### Task description:
Check every line below for the word "stroma" and copy each one that has it.
** begin **
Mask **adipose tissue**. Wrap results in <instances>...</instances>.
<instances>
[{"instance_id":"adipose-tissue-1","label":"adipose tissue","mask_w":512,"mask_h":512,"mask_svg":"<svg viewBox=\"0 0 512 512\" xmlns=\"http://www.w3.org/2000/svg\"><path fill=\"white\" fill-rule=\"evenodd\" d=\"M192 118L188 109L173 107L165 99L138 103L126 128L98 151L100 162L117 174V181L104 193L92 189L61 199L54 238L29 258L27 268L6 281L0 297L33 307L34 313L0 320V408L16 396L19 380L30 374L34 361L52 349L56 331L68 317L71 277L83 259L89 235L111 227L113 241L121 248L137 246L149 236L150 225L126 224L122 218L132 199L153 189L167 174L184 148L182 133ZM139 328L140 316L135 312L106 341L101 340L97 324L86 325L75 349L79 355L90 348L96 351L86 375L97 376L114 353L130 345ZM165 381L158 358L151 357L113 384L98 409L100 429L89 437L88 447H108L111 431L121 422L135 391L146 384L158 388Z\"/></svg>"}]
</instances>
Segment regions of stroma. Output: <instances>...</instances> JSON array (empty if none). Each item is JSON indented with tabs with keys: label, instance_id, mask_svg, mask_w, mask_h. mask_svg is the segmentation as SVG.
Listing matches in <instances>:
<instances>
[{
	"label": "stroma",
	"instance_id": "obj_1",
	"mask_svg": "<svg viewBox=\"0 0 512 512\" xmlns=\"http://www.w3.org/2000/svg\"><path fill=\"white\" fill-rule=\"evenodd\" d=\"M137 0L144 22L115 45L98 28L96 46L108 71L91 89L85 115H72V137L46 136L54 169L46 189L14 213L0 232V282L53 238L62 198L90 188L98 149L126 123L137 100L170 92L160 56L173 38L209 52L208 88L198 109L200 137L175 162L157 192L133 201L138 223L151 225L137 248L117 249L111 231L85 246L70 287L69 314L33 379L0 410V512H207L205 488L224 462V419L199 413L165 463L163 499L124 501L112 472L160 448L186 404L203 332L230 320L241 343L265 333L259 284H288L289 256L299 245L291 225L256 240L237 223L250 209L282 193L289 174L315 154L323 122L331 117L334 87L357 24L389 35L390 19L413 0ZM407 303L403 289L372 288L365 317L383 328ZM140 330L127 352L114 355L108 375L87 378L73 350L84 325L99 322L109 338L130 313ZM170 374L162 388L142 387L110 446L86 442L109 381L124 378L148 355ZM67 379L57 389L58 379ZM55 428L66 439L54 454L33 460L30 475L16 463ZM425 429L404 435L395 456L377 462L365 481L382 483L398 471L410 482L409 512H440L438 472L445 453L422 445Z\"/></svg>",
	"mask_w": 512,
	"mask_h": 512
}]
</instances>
** end **
### Solution to the exercise:
Segment regions of stroma. Output: <instances>...</instances> JSON array (empty if none). Each item is JSON indented with tabs with keys: label, instance_id, mask_svg, mask_w, mask_h. mask_svg is the segmentation as SVG.
	"label": "stroma",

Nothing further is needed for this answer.